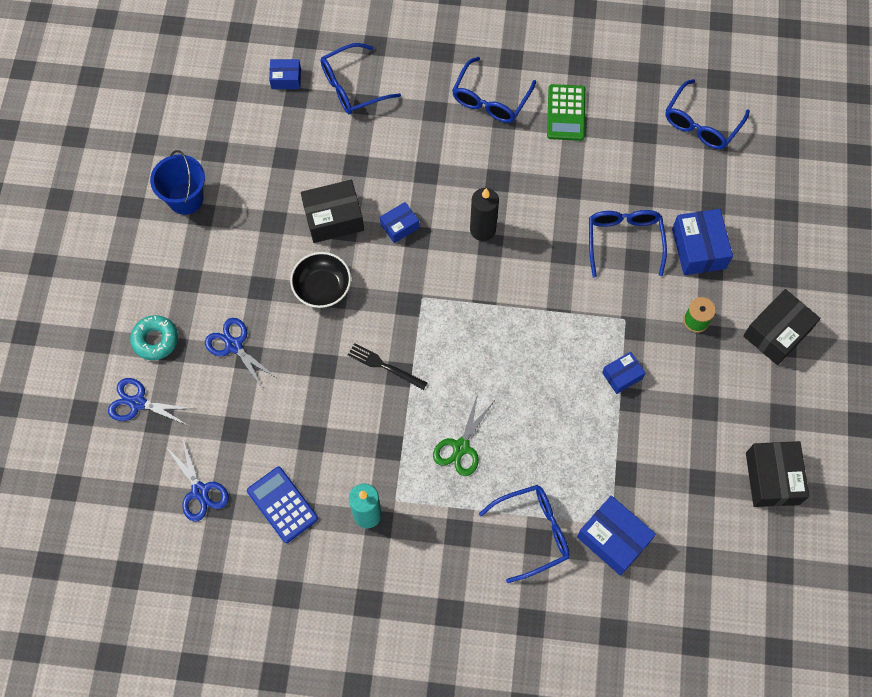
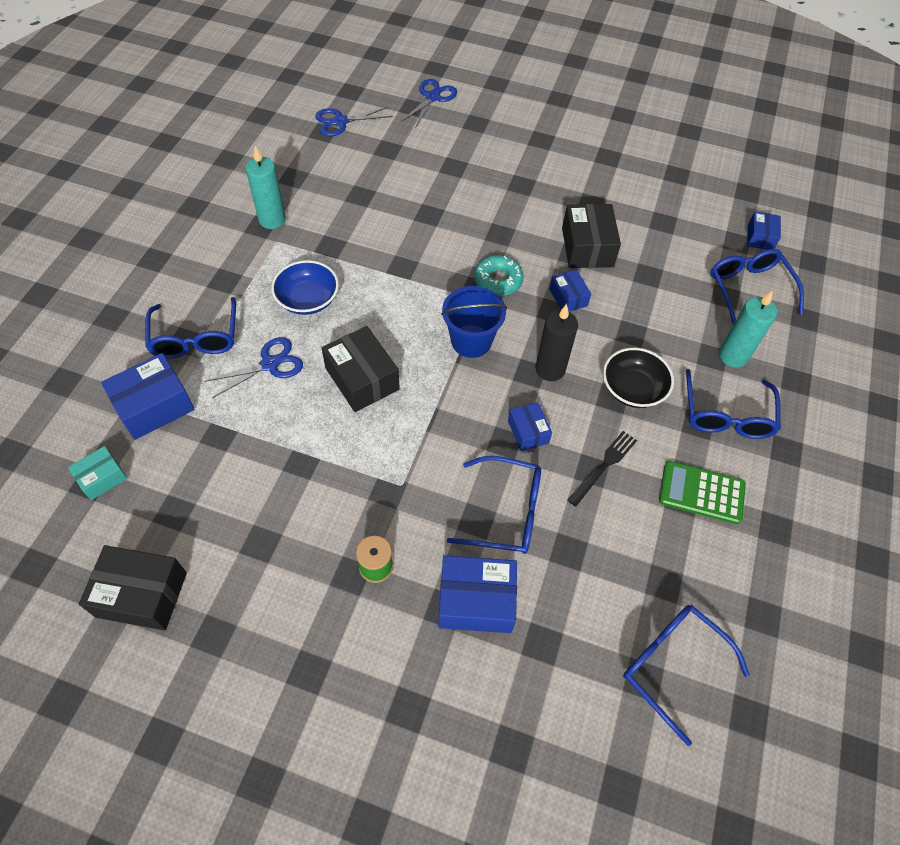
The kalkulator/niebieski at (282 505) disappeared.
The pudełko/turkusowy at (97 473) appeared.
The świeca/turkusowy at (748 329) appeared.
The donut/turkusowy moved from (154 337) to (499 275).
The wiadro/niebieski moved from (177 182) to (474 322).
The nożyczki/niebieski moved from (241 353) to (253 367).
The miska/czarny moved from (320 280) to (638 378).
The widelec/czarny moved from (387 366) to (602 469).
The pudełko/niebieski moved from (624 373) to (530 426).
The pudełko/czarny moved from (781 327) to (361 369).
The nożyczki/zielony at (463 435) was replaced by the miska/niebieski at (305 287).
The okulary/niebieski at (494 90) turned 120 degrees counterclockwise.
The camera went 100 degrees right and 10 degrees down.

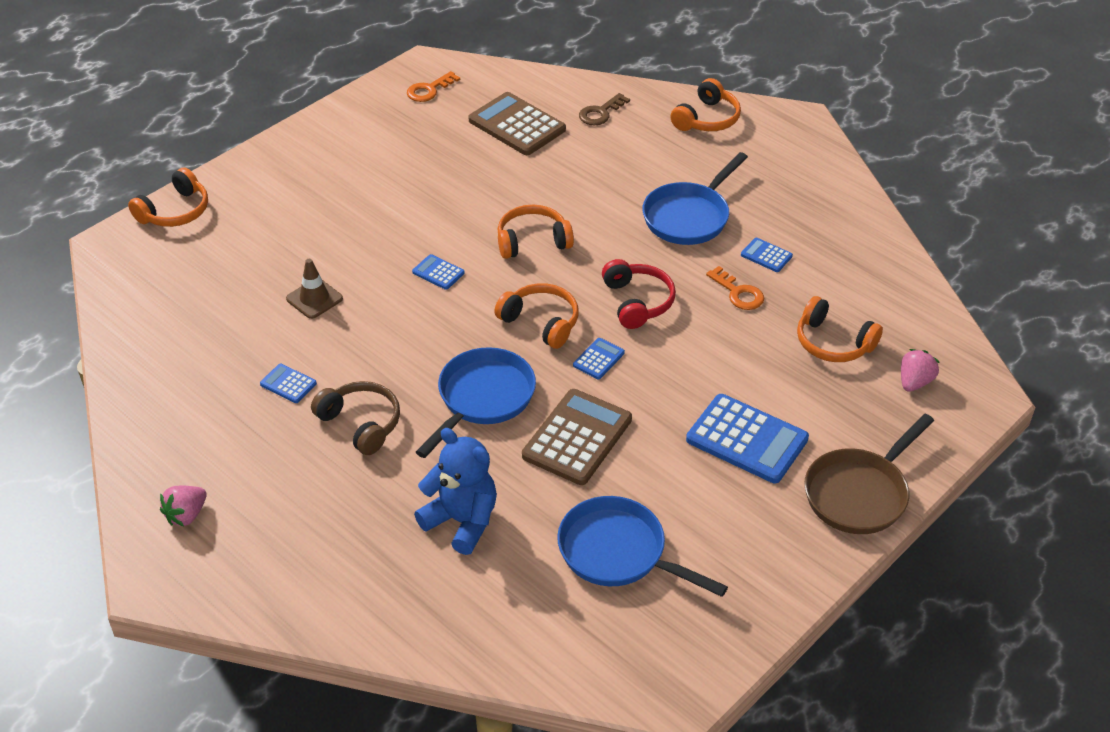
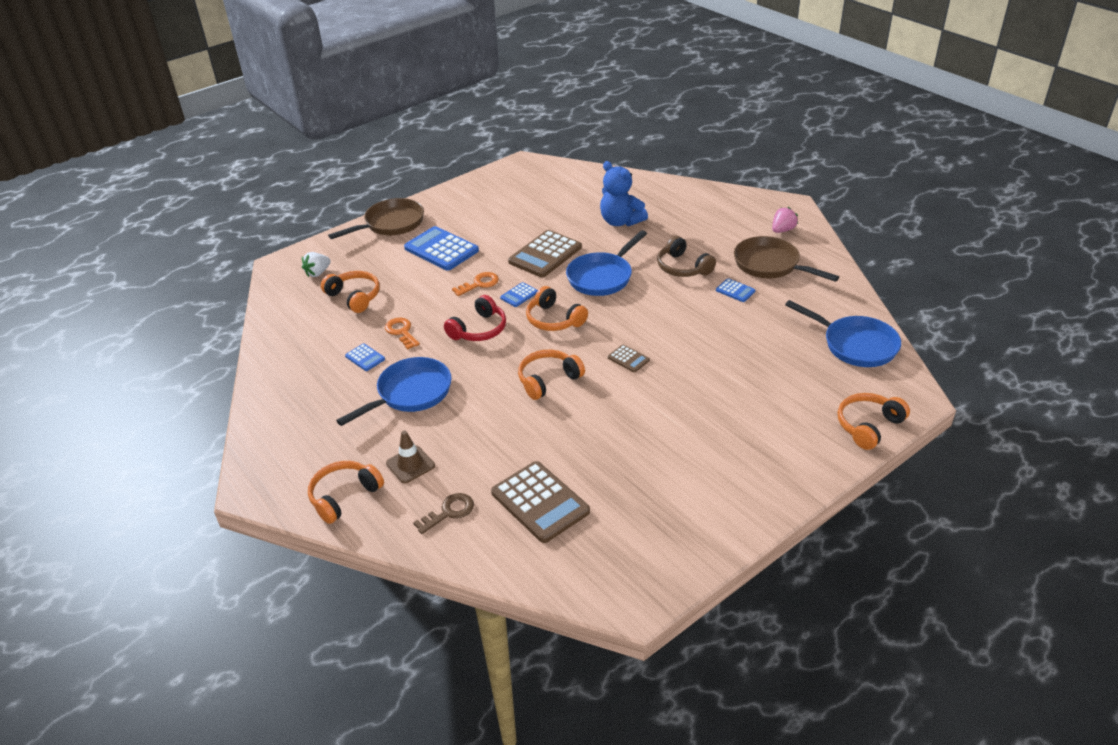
The patelnia/brązowy at (786 259) appeared.
The pachołek/brązowy moved from (314 289) to (410 457).
The klucz/pomarańczowy moved from (433 86) to (475 284).
The patelnia/niebieski moved from (642 546) to (843 333).
The kalkulator/niebieski at (438 272) became the kalkulator/brązowy at (629 359).
The truskawka/różowy at (920 370) became the truskawka/biały at (316 264).
The słuchawki/pomarańczowy at (535 232) turned 150 degrees clockwise.
The słuchawki/czerwony at (639 294) turned 135 degrees counterclockwise.
The camera went 170 degrees left and 5 degrees down.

* WORK REQUIRED: Give the number of lines in the listing above where the word "turkusowy" appears, and nothing else.

* ANSWER BOX: 3